THE INPUT: Begin

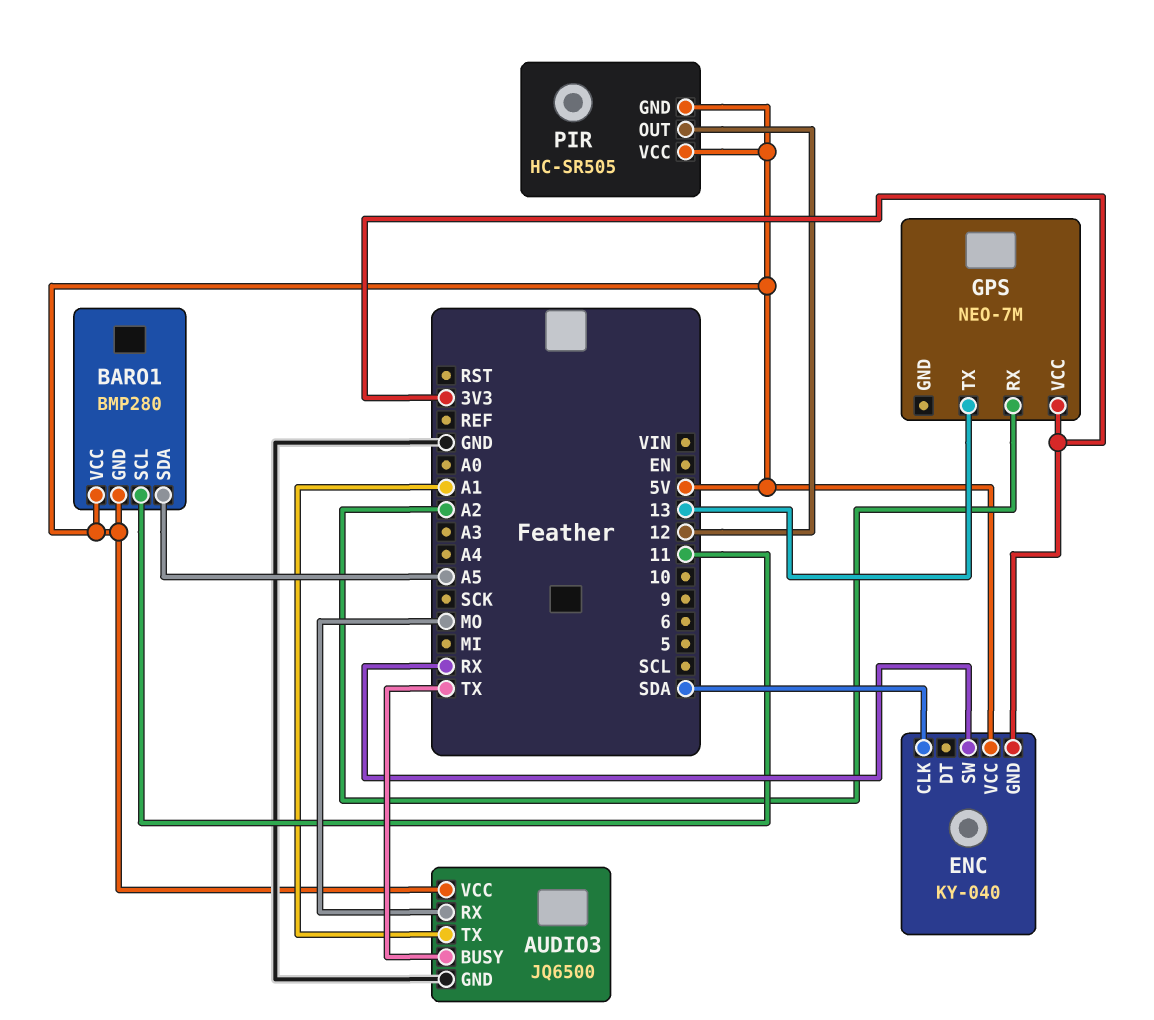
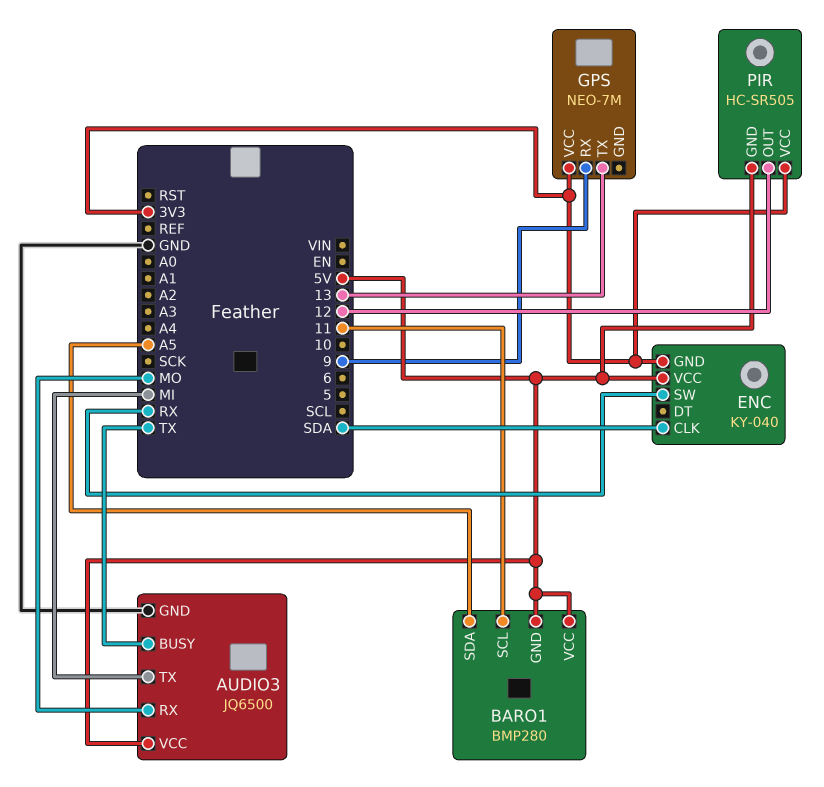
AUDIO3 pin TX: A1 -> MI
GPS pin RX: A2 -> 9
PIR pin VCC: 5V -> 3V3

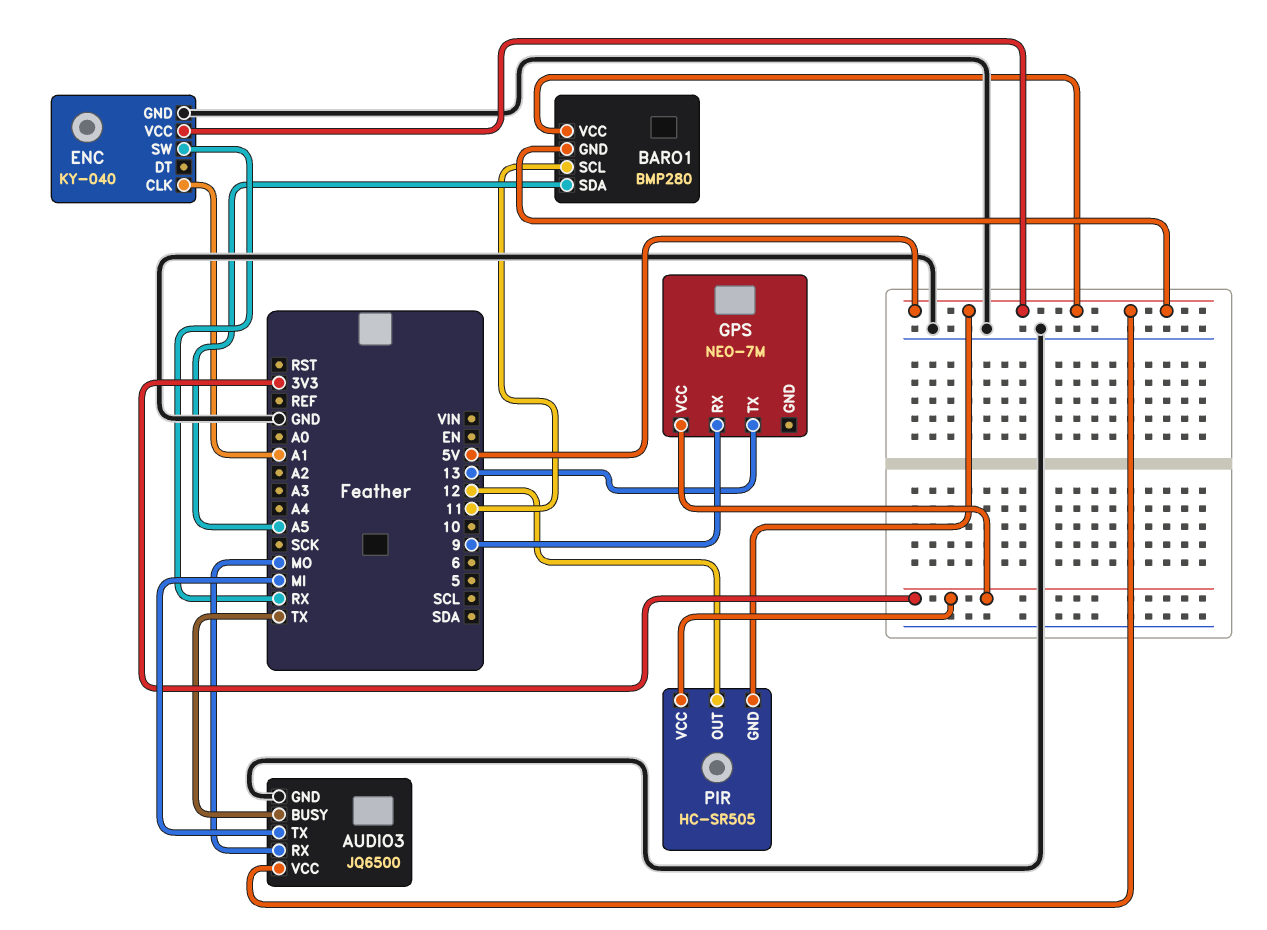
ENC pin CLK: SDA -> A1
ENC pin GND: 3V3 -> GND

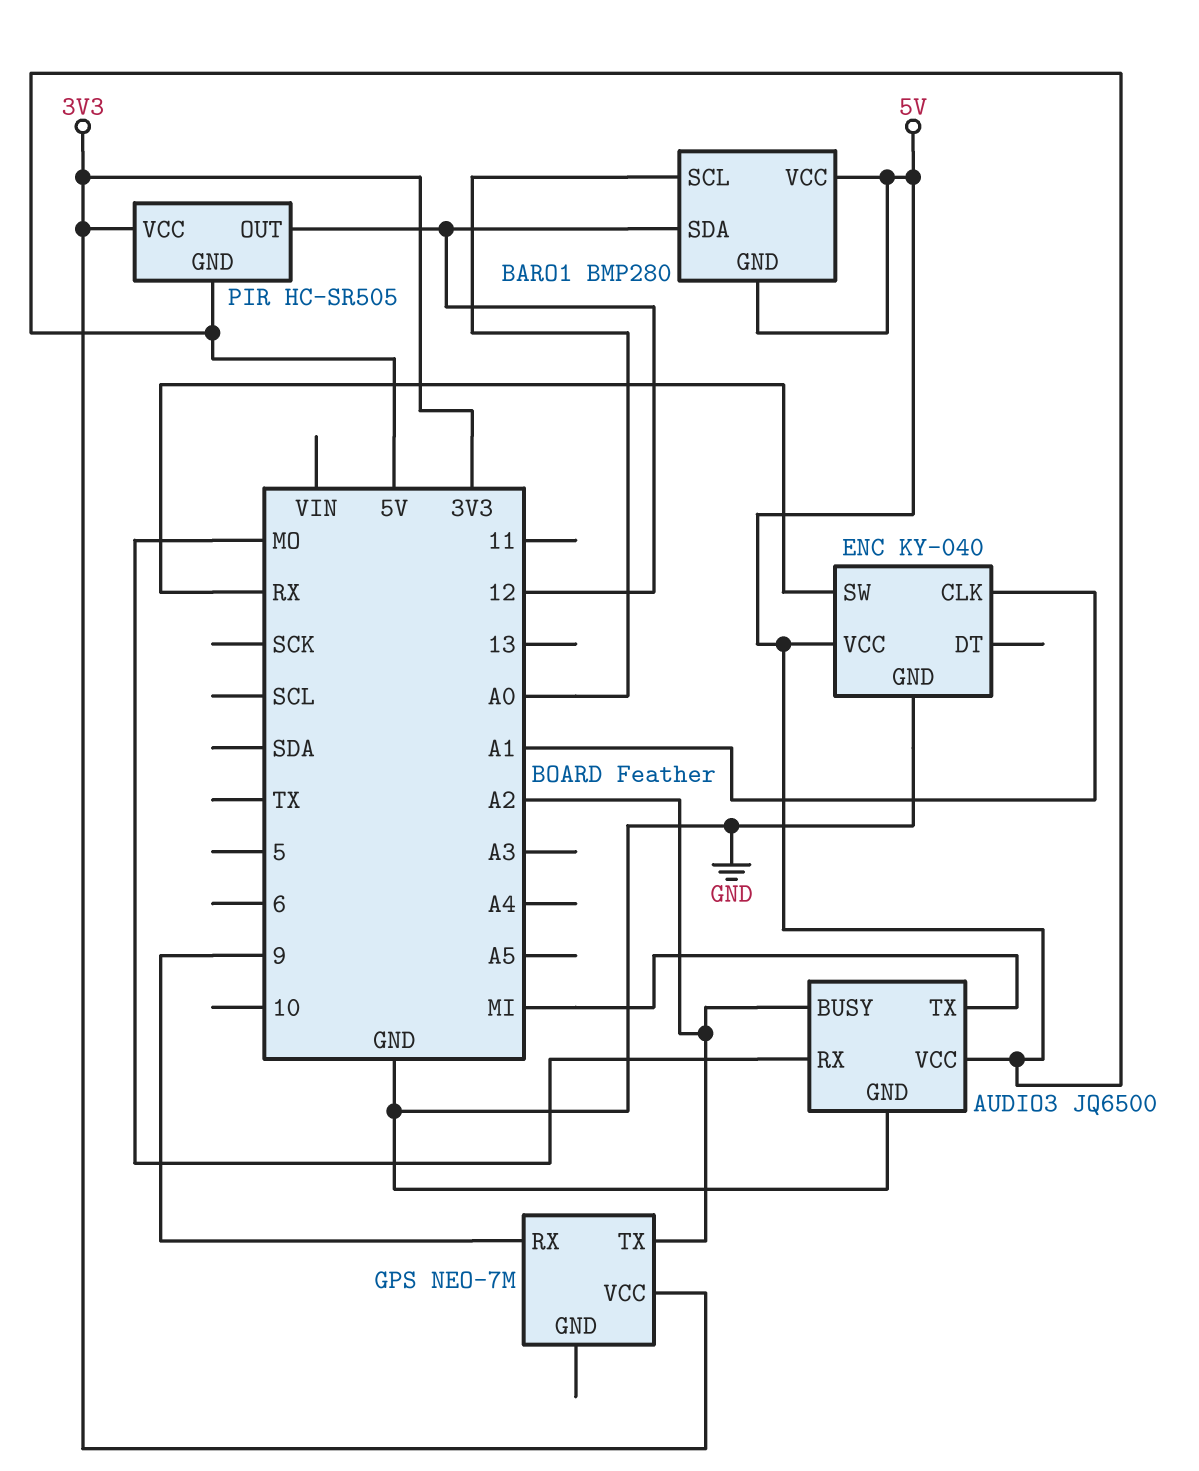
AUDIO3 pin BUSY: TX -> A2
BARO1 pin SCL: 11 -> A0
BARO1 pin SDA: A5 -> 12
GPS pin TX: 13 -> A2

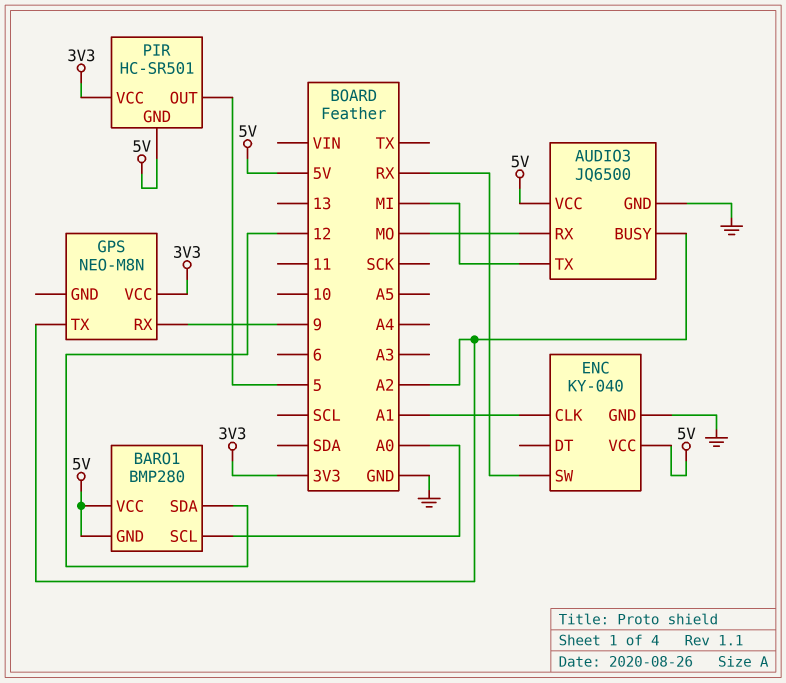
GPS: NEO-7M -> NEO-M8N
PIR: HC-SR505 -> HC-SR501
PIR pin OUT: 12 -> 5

THE INPUT: End

Would you restate all of the data above word for word, omitting the pictures?

AUDIO3 pin TX: A1 -> MI
GPS pin RX: A2 -> 9
PIR pin VCC: 5V -> 3V3

ENC pin CLK: SDA -> A1
ENC pin GND: 3V3 -> GND

AUDIO3 pin BUSY: TX -> A2
BARO1 pin SCL: 11 -> A0
BARO1 pin SDA: A5 -> 12
GPS pin TX: 13 -> A2

GPS: NEO-7M -> NEO-M8N
PIR: HC-SR505 -> HC-SR501
PIR pin OUT: 12 -> 5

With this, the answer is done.